**Source data**
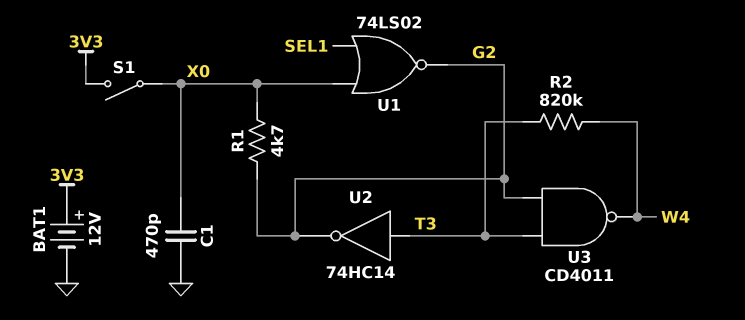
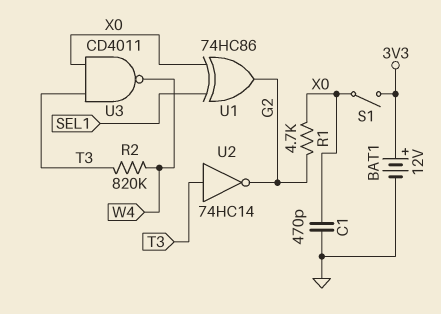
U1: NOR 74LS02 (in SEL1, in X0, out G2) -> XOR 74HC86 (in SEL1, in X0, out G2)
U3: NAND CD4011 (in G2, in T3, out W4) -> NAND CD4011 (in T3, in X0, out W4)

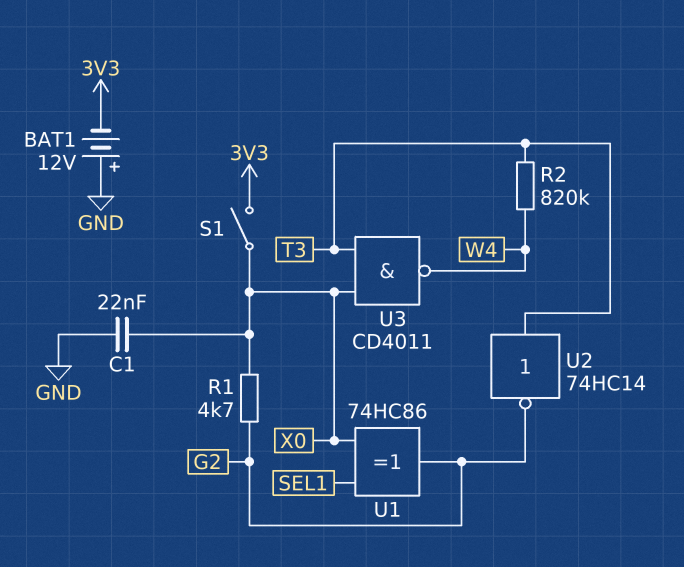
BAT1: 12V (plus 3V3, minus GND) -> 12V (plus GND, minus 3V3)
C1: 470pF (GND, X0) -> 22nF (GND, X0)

==

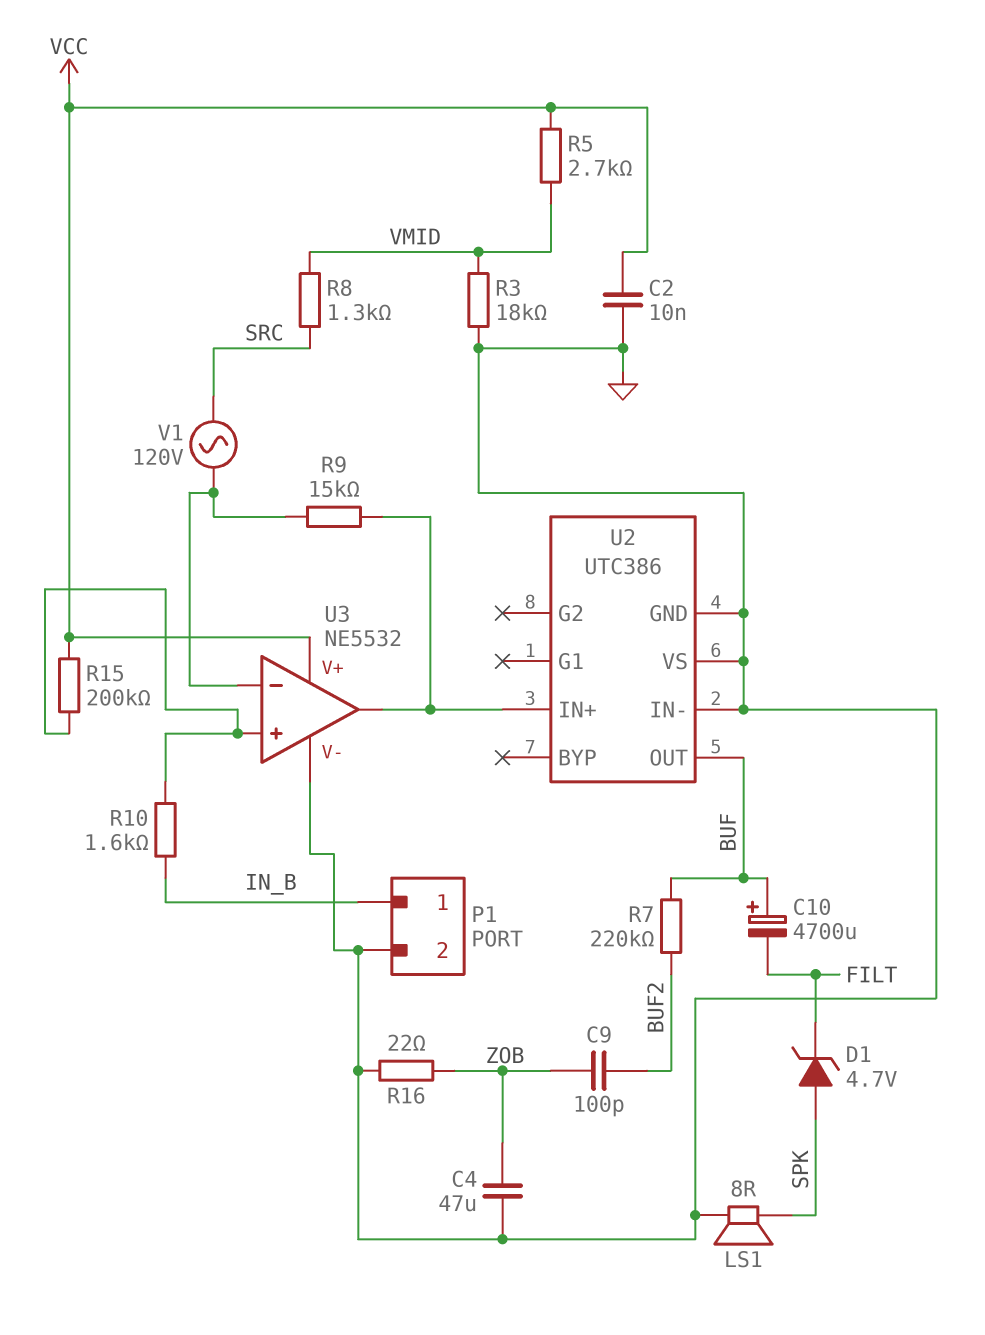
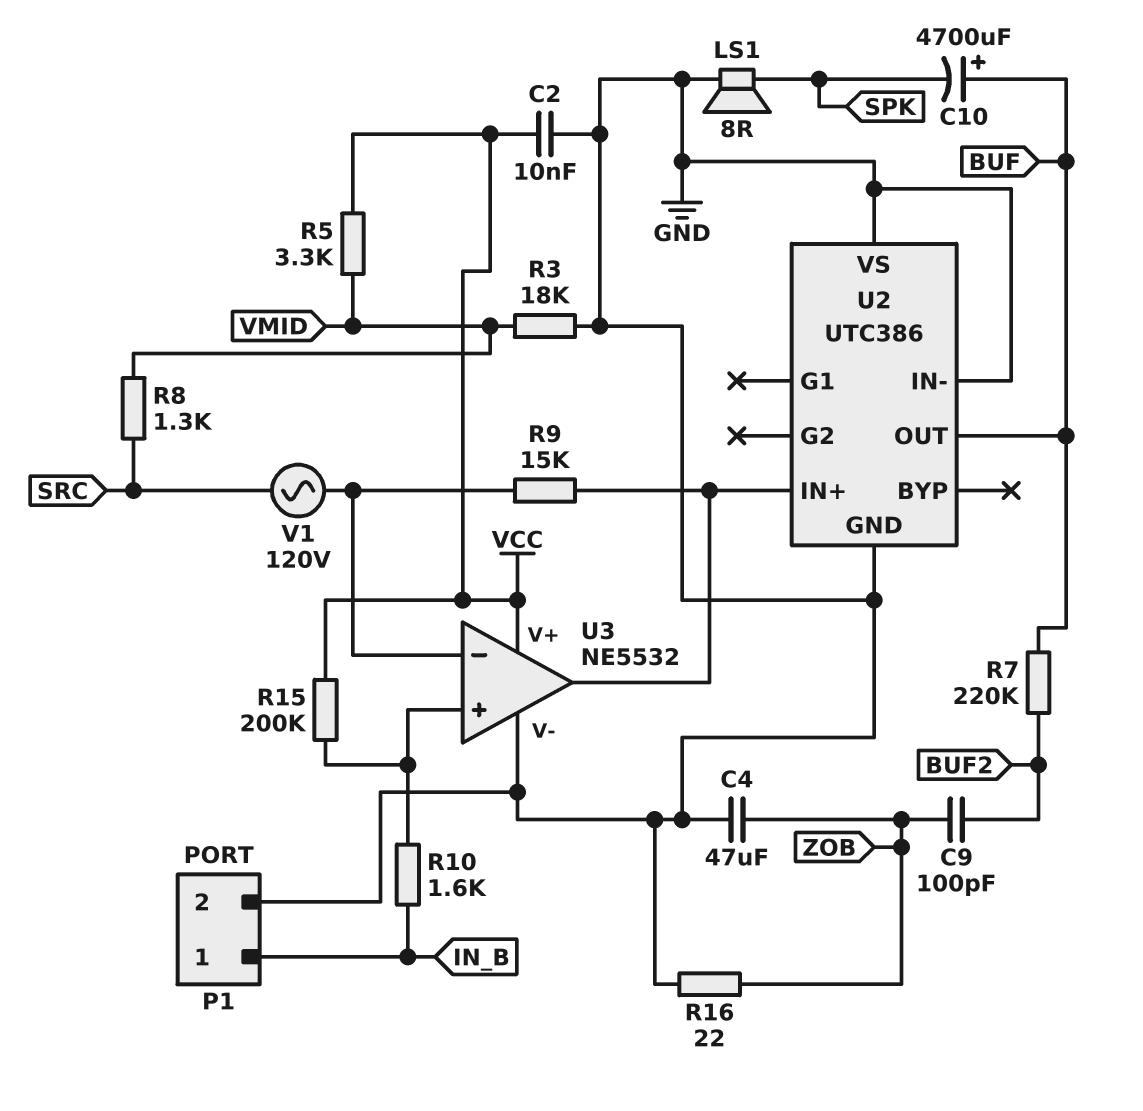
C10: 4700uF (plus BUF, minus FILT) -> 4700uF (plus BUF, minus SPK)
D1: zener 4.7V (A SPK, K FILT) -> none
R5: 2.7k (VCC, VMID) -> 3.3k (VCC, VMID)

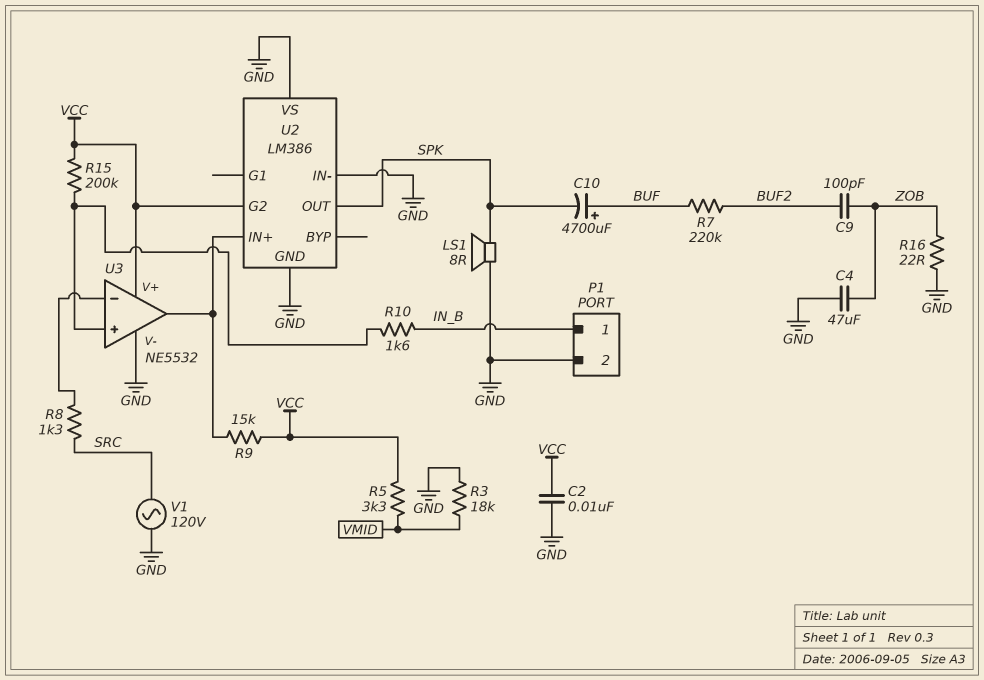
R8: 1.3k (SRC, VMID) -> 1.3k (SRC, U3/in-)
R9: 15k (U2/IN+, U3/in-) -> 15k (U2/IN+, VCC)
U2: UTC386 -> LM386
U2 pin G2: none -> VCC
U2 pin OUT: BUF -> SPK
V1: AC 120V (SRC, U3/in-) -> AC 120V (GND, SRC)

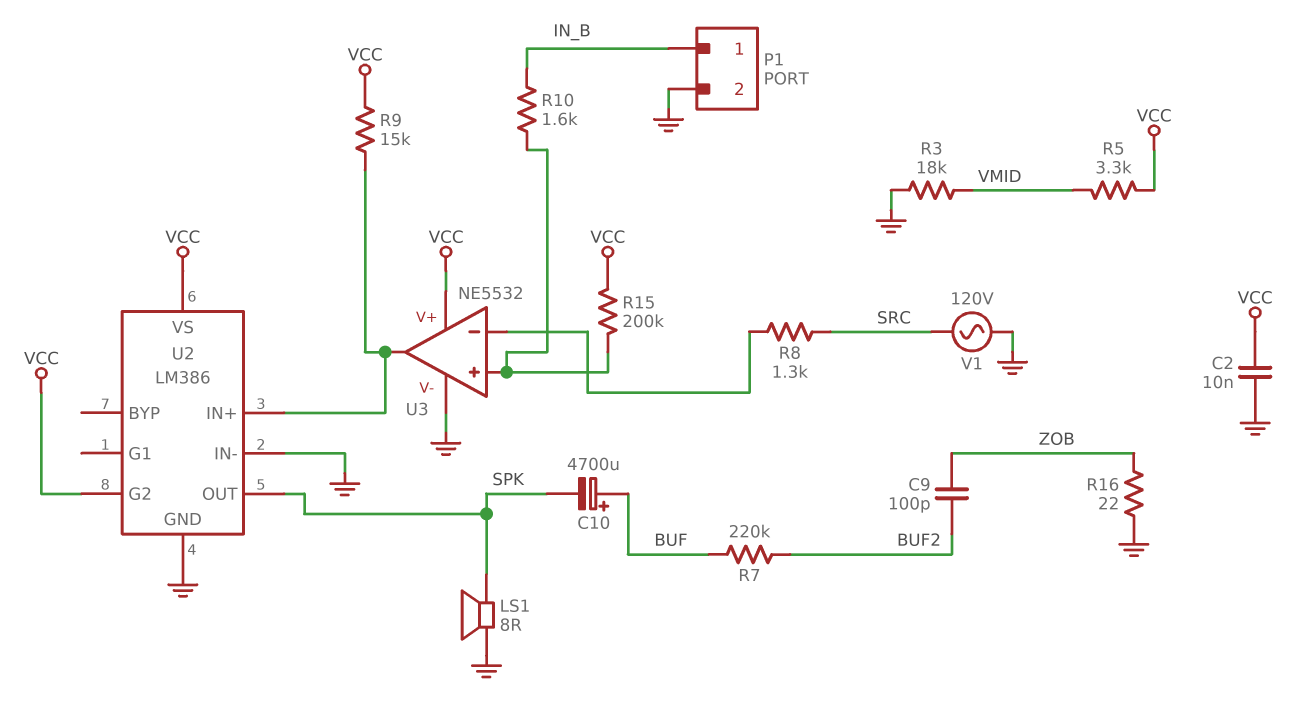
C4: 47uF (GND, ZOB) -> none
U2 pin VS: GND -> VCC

**What needs to be done**
Every line above between the one containing "U1: NOR 74LS02" and the one containing "C1: 470pF (GND, X0) -> 22nF (GND, X0)", those two included, is to be printed exactly. No pictures go into the copy.

**Answer space**
U1: NOR 74LS02 (in SEL1, in X0, out G2) -> XOR 74HC86 (in SEL1, in X0, out G2)
U3: NAND CD4011 (in G2, in T3, out W4) -> NAND CD4011 (in T3, in X0, out W4)

BAT1: 12V (plus 3V3, minus GND) -> 12V (plus GND, minus 3V3)
C1: 470pF (GND, X0) -> 22nF (GND, X0)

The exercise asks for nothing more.